RECORDS FOR THE TASK »
***

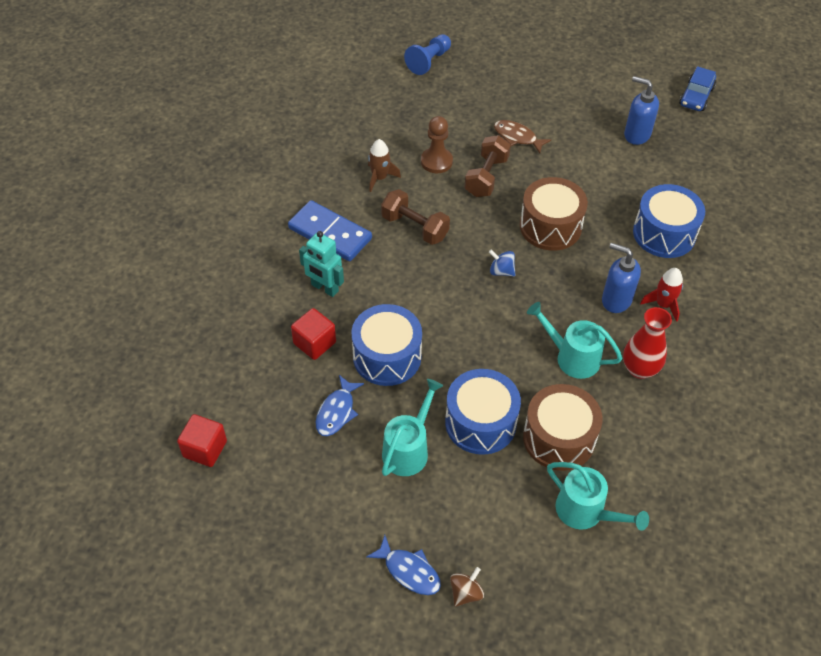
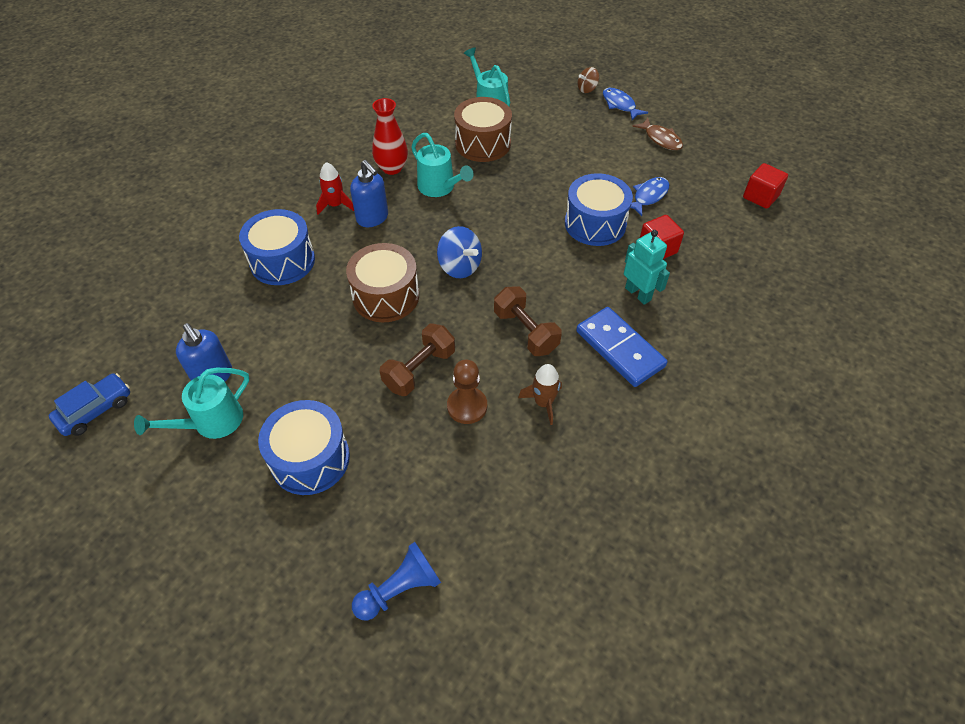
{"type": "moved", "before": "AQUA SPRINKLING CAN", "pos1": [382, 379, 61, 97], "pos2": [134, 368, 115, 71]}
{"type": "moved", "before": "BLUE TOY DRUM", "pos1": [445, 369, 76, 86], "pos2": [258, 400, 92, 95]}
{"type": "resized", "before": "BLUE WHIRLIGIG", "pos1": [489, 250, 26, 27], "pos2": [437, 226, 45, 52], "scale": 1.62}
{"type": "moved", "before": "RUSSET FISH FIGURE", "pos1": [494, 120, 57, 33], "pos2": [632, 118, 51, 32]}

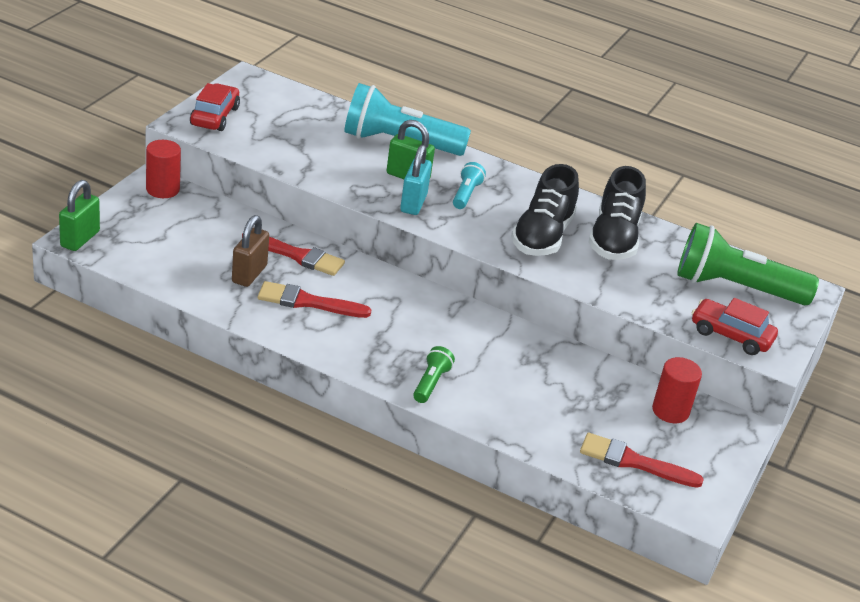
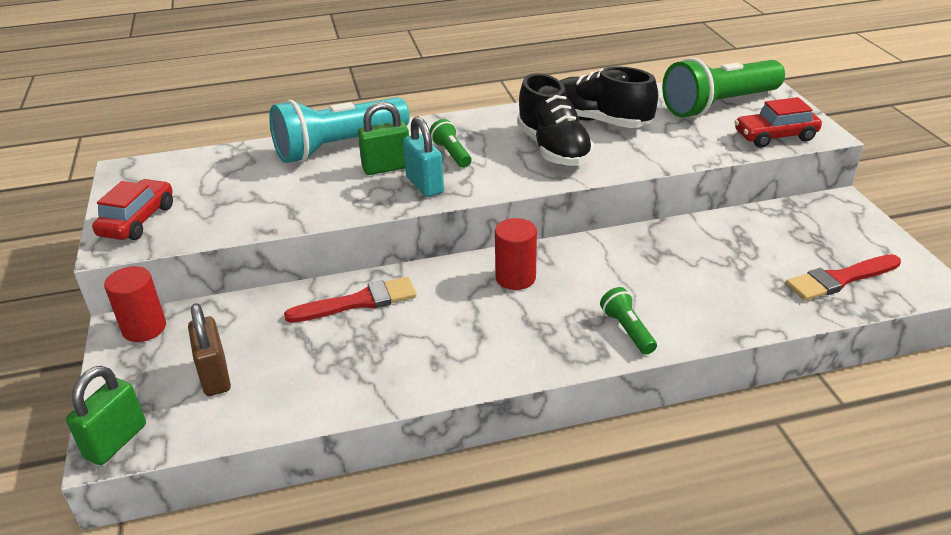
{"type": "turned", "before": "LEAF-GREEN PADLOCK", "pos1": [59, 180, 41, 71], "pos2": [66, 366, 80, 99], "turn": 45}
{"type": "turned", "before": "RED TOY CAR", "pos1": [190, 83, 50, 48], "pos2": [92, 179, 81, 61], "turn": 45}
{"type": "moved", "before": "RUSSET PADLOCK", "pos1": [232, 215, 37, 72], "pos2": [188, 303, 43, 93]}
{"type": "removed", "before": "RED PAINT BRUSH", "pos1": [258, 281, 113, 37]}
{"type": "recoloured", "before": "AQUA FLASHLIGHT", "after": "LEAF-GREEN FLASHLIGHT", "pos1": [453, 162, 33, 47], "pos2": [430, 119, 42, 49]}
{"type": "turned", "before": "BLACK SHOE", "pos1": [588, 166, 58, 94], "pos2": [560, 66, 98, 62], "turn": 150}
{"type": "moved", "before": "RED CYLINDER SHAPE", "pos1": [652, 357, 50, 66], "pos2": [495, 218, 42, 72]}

***

TASK BRIEF »
Transcribe everything above exactly. Do not include the pictures.

RESULT OF THE EXERCISE »
{"type": "moved", "before": "AQUA SPRINKLING CAN", "pos1": [382, 379, 61, 97], "pos2": [134, 368, 115, 71]}
{"type": "moved", "before": "BLUE TOY DRUM", "pos1": [445, 369, 76, 86], "pos2": [258, 400, 92, 95]}
{"type": "resized", "before": "BLUE WHIRLIGIG", "pos1": [489, 250, 26, 27], "pos2": [437, 226, 45, 52], "scale": 1.62}
{"type": "moved", "before": "RUSSET FISH FIGURE", "pos1": [494, 120, 57, 33], "pos2": [632, 118, 51, 32]}

{"type": "turned", "before": "LEAF-GREEN PADLOCK", "pos1": [59, 180, 41, 71], "pos2": [66, 366, 80, 99], "turn": 45}
{"type": "turned", "before": "RED TOY CAR", "pos1": [190, 83, 50, 48], "pos2": [92, 179, 81, 61], "turn": 45}
{"type": "moved", "before": "RUSSET PADLOCK", "pos1": [232, 215, 37, 72], "pos2": [188, 303, 43, 93]}
{"type": "removed", "before": "RED PAINT BRUSH", "pos1": [258, 281, 113, 37]}
{"type": "recoloured", "before": "AQUA FLASHLIGHT", "after": "LEAF-GREEN FLASHLIGHT", "pos1": [453, 162, 33, 47], "pos2": [430, 119, 42, 49]}
{"type": "turned", "before": "BLACK SHOE", "pos1": [588, 166, 58, 94], "pos2": [560, 66, 98, 62], "turn": 150}
{"type": "moved", "before": "RED CYLINDER SHAPE", "pos1": [652, 357, 50, 66], "pos2": [495, 218, 42, 72]}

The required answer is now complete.